:: Task brief ::
Every record below must be set down again exactly as given.

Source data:

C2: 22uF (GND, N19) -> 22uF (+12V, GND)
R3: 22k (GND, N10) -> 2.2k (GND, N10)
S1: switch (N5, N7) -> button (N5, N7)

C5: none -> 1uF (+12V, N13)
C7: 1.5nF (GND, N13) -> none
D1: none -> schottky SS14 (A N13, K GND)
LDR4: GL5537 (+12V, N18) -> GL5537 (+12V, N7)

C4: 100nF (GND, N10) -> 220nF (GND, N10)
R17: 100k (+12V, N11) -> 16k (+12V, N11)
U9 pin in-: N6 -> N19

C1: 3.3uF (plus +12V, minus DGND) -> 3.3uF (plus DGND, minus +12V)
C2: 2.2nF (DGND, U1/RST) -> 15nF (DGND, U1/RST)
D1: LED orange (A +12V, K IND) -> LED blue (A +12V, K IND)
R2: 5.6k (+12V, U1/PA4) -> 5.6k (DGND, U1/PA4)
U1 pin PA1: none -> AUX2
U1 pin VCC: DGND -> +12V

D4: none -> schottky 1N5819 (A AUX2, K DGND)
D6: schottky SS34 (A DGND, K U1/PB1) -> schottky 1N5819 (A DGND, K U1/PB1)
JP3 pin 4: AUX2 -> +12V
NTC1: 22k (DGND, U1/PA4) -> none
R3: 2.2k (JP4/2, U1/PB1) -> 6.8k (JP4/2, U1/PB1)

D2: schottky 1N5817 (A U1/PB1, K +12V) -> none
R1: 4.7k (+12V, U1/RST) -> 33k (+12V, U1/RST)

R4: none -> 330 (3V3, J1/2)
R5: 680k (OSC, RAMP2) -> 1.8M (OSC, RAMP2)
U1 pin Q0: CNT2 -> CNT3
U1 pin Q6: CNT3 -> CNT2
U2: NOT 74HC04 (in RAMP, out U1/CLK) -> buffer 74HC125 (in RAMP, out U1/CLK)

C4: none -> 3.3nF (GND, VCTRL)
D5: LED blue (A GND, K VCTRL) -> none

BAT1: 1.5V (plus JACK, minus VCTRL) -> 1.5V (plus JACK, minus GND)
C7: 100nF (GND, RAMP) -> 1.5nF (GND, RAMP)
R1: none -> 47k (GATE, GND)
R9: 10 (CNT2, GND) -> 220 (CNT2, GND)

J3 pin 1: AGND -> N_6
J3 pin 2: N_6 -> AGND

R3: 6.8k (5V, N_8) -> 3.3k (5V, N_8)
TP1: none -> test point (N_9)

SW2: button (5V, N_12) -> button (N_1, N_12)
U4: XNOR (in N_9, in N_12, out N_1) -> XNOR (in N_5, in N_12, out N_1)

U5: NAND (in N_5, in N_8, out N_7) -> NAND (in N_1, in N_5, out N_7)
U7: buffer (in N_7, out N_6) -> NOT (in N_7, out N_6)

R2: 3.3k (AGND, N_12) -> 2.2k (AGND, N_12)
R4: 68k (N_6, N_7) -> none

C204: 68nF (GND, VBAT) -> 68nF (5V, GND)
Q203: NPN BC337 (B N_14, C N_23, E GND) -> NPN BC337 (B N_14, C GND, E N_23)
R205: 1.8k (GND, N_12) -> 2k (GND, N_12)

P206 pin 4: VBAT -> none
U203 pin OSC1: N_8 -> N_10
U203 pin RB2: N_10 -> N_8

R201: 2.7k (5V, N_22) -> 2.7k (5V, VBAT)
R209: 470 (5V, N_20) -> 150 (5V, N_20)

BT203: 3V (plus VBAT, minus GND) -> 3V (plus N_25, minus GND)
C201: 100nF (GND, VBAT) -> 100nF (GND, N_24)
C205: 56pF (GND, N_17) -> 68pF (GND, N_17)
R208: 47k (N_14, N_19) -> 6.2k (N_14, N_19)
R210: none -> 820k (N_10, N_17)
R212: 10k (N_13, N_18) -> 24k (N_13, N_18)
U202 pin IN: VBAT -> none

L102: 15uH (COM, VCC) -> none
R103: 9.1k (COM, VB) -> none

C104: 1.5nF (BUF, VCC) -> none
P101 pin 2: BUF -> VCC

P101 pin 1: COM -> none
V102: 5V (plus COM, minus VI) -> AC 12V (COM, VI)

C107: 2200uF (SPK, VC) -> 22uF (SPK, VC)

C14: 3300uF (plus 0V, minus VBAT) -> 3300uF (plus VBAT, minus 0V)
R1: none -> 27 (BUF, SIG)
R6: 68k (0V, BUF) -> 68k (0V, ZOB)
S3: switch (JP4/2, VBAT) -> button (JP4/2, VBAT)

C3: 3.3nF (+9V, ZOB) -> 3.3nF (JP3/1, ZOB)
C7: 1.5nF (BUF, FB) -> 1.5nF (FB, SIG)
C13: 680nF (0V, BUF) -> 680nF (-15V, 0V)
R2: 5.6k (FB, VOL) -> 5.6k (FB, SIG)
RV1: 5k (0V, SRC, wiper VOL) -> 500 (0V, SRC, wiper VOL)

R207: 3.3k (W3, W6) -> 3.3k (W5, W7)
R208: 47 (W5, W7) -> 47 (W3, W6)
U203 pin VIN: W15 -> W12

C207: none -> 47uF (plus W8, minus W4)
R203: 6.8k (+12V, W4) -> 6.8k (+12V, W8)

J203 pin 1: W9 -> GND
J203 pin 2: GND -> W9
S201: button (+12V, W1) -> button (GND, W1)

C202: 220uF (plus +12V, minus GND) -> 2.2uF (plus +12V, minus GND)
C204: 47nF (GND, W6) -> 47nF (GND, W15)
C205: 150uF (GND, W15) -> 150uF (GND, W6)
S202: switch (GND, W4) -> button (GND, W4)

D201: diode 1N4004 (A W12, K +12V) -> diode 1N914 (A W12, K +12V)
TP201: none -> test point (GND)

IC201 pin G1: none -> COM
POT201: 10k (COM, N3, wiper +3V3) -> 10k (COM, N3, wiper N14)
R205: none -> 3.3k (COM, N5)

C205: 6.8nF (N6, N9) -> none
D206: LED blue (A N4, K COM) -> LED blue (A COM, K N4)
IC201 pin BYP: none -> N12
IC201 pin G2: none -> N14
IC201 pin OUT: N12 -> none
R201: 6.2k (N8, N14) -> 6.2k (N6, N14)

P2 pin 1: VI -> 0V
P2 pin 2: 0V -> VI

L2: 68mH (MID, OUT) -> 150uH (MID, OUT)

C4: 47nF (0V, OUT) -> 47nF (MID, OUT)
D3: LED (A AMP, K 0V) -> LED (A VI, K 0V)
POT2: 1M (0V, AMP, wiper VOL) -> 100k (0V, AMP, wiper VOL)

:: Written solution ::
C2: 22uF (GND, N19) -> 22uF (+12V, GND)
R3: 22k (GND, N10) -> 2.2k (GND, N10)
S1: switch (N5, N7) -> button (N5, N7)

C5: none -> 1uF (+12V, N13)
C7: 1.5nF (GND, N13) -> none
D1: none -> schottky SS14 (A N13, K GND)
LDR4: GL5537 (+12V, N18) -> GL5537 (+12V, N7)

C4: 100nF (GND, N10) -> 220nF (GND, N10)
R17: 100k (+12V, N11) -> 16k (+12V, N11)
U9 pin in-: N6 -> N19

C1: 3.3uF (plus +12V, minus DGND) -> 3.3uF (plus DGND, minus +12V)
C2: 2.2nF (DGND, U1/RST) -> 15nF (DGND, U1/RST)
D1: LED orange (A +12V, K IND) -> LED blue (A +12V, K IND)
R2: 5.6k (+12V, U1/PA4) -> 5.6k (DGND, U1/PA4)
U1 pin PA1: none -> AUX2
U1 pin VCC: DGND -> +12V

D4: none -> schottky 1N5819 (A AUX2, K DGND)
D6: schottky SS34 (A DGND, K U1/PB1) -> schottky 1N5819 (A DGND, K U1/PB1)
JP3 pin 4: AUX2 -> +12V
NTC1: 22k (DGND, U1/PA4) -> none
R3: 2.2k (JP4/2, U1/PB1) -> 6.8k (JP4/2, U1/PB1)

D2: schottky 1N5817 (A U1/PB1, K +12V) -> none
R1: 4.7k (+12V, U1/RST) -> 33k (+12V, U1/RST)

R4: none -> 330 (3V3, J1/2)
R5: 680k (OSC, RAMP2) -> 1.8M (OSC, RAMP2)
U1 pin Q0: CNT2 -> CNT3
U1 pin Q6: CNT3 -> CNT2
U2: NOT 74HC04 (in RAMP, out U1/CLK) -> buffer 74HC125 (in RAMP, out U1/CLK)

C4: none -> 3.3nF (GND, VCTRL)
D5: LED blue (A GND, K VCTRL) -> none

BAT1: 1.5V (plus JACK, minus VCTRL) -> 1.5V (plus JACK, minus GND)
C7: 100nF (GND, RAMP) -> 1.5nF (GND, RAMP)
R1: none -> 47k (GATE, GND)
R9: 10 (CNT2, GND) -> 220 (CNT2, GND)

J3 pin 1: AGND -> N_6
J3 pin 2: N_6 -> AGND

R3: 6.8k (5V, N_8) -> 3.3k (5V, N_8)
TP1: none -> test point (N_9)

SW2: button (5V, N_12) -> button (N_1, N_12)
U4: XNOR (in N_9, in N_12, out N_1) -> XNOR (in N_5, in N_12, out N_1)

U5: NAND (in N_5, in N_8, out N_7) -> NAND (in N_1, in N_5, out N_7)
U7: buffer (in N_7, out N_6) -> NOT (in N_7, out N_6)

R2: 3.3k (AGND, N_12) -> 2.2k (AGND, N_12)
R4: 68k (N_6, N_7) -> none

C204: 68nF (GND, VBAT) -> 68nF (5V, GND)
Q203: NPN BC337 (B N_14, C N_23, E GND) -> NPN BC337 (B N_14, C GND, E N_23)
R205: 1.8k (GND, N_12) -> 2k (GND, N_12)

P206 pin 4: VBAT -> none
U203 pin OSC1: N_8 -> N_10
U203 pin RB2: N_10 -> N_8

R201: 2.7k (5V, N_22) -> 2.7k (5V, VBAT)
R209: 470 (5V, N_20) -> 150 (5V, N_20)

BT203: 3V (plus VBAT, minus GND) -> 3V (plus N_25, minus GND)
C201: 100nF (GND, VBAT) -> 100nF (GND, N_24)
C205: 56pF (GND, N_17) -> 68pF (GND, N_17)
R208: 47k (N_14, N_19) -> 6.2k (N_14, N_19)
R210: none -> 820k (N_10, N_17)
R212: 10k (N_13, N_18) -> 24k (N_13, N_18)
U202 pin IN: VBAT -> none

L102: 15uH (COM, VCC) -> none
R103: 9.1k (COM, VB) -> none

C104: 1.5nF (BUF, VCC) -> none
P101 pin 2: BUF -> VCC

P101 pin 1: COM -> none
V102: 5V (plus COM, minus VI) -> AC 12V (COM, VI)

C107: 2200uF (SPK, VC) -> 22uF (SPK, VC)

C14: 3300uF (plus 0V, minus VBAT) -> 3300uF (plus VBAT, minus 0V)
R1: none -> 27 (BUF, SIG)
R6: 68k (0V, BUF) -> 68k (0V, ZOB)
S3: switch (JP4/2, VBAT) -> button (JP4/2, VBAT)

C3: 3.3nF (+9V, ZOB) -> 3.3nF (JP3/1, ZOB)
C7: 1.5nF (BUF, FB) -> 1.5nF (FB, SIG)
C13: 680nF (0V, BUF) -> 680nF (-15V, 0V)
R2: 5.6k (FB, VOL) -> 5.6k (FB, SIG)
RV1: 5k (0V, SRC, wiper VOL) -> 500 (0V, SRC, wiper VOL)

R207: 3.3k (W3, W6) -> 3.3k (W5, W7)
R208: 47 (W5, W7) -> 47 (W3, W6)
U203 pin VIN: W15 -> W12

C207: none -> 47uF (plus W8, minus W4)
R203: 6.8k (+12V, W4) -> 6.8k (+12V, W8)

J203 pin 1: W9 -> GND
J203 pin 2: GND -> W9
S201: button (+12V, W1) -> button (GND, W1)

C202: 220uF (plus +12V, minus GND) -> 2.2uF (plus +12V, minus GND)
C204: 47nF (GND, W6) -> 47nF (GND, W15)
C205: 150uF (GND, W15) -> 150uF (GND, W6)
S202: switch (GND, W4) -> button (GND, W4)

D201: diode 1N4004 (A W12, K +12V) -> diode 1N914 (A W12, K +12V)
TP201: none -> test point (GND)

IC201 pin G1: none -> COM
POT201: 10k (COM, N3, wiper +3V3) -> 10k (COM, N3, wiper N14)
R205: none -> 3.3k (COM, N5)

C205: 6.8nF (N6, N9) -> none
D206: LED blue (A N4, K COM) -> LED blue (A COM, K N4)
IC201 pin BYP: none -> N12
IC201 pin G2: none -> N14
IC201 pin OUT: N12 -> none
R201: 6.2k (N8, N14) -> 6.2k (N6, N14)

P2 pin 1: VI -> 0V
P2 pin 2: 0V -> VI

L2: 68mH (MID, OUT) -> 150uH (MID, OUT)

C4: 47nF (0V, OUT) -> 47nF (MID, OUT)
D3: LED (A AMP, K 0V) -> LED (A VI, K 0V)
POT2: 1M (0V, AMP, wiper VOL) -> 100k (0V, AMP, wiper VOL)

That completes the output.